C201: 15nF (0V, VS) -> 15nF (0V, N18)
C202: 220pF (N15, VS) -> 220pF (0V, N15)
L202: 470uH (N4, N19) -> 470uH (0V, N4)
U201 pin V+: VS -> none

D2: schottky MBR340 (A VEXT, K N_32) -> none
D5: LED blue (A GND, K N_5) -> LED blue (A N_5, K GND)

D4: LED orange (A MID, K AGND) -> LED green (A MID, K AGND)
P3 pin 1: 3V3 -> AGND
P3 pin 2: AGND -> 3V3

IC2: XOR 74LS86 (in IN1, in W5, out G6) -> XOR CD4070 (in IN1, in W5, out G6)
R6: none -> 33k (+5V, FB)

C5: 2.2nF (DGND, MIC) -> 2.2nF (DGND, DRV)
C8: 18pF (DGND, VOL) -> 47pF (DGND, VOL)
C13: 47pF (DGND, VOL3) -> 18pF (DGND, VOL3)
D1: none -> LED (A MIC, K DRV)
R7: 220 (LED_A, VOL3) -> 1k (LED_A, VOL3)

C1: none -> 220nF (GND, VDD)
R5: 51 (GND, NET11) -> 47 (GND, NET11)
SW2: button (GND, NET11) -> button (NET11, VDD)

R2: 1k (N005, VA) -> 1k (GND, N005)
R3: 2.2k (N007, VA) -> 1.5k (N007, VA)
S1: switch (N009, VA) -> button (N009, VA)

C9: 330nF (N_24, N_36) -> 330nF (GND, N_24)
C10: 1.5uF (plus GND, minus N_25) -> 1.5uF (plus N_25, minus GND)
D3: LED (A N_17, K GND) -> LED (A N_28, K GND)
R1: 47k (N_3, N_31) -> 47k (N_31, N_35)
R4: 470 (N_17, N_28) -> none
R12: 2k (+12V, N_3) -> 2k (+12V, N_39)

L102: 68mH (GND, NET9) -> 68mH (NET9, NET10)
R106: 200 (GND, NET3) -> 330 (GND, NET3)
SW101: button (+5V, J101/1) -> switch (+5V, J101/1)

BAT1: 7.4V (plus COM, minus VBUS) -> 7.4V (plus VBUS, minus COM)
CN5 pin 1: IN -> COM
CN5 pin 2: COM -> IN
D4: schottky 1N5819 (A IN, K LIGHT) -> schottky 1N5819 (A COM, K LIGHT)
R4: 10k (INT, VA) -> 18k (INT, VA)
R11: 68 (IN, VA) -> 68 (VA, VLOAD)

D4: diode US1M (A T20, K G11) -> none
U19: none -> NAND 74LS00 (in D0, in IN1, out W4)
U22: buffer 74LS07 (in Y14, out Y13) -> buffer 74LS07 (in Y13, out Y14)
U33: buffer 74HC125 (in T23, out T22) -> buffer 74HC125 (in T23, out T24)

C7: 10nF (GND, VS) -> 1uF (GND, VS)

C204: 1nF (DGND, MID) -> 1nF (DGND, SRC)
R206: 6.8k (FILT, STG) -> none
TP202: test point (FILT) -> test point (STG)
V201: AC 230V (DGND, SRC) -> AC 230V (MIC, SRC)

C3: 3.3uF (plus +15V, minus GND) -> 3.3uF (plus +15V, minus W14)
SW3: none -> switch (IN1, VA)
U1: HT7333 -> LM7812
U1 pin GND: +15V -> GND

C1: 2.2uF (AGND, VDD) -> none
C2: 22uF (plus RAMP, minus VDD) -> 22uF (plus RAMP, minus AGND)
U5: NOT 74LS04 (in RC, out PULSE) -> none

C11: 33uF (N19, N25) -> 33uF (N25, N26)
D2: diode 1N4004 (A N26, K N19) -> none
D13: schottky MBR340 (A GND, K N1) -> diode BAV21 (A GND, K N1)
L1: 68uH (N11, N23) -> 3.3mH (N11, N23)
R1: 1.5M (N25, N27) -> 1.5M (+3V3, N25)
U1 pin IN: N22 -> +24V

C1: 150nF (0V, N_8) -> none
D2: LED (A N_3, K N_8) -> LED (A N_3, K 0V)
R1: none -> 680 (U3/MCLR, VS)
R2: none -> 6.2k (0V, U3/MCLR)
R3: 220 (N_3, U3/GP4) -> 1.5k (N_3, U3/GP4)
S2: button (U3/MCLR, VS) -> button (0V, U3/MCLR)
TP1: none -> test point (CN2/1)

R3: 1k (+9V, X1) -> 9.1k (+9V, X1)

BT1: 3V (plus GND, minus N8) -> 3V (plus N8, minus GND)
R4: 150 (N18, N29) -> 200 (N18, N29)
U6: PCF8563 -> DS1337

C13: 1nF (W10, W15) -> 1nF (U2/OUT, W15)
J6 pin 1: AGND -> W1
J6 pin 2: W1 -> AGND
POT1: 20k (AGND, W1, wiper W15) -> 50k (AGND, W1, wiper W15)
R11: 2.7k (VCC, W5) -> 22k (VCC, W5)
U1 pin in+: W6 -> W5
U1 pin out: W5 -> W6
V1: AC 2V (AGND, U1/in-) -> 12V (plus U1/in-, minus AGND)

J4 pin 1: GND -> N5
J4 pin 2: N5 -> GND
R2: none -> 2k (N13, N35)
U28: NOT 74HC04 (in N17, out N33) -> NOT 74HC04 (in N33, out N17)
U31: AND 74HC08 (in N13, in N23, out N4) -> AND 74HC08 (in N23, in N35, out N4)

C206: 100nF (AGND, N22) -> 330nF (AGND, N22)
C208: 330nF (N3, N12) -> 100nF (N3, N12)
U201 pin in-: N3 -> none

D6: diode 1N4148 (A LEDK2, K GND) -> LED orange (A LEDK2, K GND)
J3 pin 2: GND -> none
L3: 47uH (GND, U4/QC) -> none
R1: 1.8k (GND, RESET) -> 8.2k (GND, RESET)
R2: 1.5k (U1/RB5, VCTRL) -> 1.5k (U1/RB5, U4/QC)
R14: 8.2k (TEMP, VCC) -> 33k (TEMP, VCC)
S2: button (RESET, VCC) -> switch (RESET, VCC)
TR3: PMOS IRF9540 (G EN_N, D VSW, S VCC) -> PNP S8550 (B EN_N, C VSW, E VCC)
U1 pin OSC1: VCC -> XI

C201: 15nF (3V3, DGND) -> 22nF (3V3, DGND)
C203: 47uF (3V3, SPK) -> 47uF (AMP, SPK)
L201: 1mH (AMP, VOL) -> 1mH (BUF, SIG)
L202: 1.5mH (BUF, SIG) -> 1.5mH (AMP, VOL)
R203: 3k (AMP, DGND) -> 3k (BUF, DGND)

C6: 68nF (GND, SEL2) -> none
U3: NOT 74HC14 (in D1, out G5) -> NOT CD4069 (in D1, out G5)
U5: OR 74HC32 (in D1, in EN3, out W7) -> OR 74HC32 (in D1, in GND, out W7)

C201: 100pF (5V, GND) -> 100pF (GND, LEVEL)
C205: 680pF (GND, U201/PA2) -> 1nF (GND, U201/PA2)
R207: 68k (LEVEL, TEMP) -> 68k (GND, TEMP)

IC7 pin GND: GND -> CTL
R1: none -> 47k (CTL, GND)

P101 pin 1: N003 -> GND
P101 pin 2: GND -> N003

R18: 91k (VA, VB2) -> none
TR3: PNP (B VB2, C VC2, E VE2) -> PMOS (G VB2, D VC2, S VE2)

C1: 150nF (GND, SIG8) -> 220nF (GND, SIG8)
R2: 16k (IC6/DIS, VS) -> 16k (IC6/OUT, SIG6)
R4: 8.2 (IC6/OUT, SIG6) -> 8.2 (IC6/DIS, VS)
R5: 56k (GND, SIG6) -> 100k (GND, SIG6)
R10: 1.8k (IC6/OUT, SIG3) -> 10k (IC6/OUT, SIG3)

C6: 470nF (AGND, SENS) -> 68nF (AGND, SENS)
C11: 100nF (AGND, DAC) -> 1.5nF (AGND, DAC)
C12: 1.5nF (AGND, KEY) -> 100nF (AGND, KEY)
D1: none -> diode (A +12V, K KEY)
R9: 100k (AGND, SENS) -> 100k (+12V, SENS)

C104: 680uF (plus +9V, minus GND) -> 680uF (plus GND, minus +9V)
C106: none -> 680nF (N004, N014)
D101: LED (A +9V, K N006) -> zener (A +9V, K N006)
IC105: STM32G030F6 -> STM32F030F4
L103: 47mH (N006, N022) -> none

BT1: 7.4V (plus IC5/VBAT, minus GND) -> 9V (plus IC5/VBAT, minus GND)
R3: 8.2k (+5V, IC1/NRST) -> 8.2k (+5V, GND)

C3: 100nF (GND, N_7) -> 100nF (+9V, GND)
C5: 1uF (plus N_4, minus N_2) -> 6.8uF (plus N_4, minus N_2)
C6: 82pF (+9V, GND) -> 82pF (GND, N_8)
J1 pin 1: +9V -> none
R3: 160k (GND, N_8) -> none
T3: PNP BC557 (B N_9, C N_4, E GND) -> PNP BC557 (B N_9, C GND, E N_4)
==============================
◆ Your instructions:
Produce only the lines from the line containing "L102: 68mH (GND, NET9) -> 68mH (NET9, NET10)" through the line containing "R11: 68 (IN, VA) -> 68 (VA, VLOAD)", inclusive of both, exactly as they stand in the entries above.

◆ Your response:
L102: 68mH (GND, NET9) -> 68mH (NET9, NET10)
R106: 200 (GND, NET3) -> 330 (GND, NET3)
SW101: button (+5V, J101/1) -> switch (+5V, J101/1)

BAT1: 7.4V (plus COM, minus VBUS) -> 7.4V (plus VBUS, minus COM)
CN5 pin 1: IN -> COM
CN5 pin 2: COM -> IN
D4: schottky 1N5819 (A IN, K LIGHT) -> schottky 1N5819 (A COM, K LIGHT)
R4: 10k (INT, VA) -> 18k (INT, VA)
R11: 68 (IN, VA) -> 68 (VA, VLOAD)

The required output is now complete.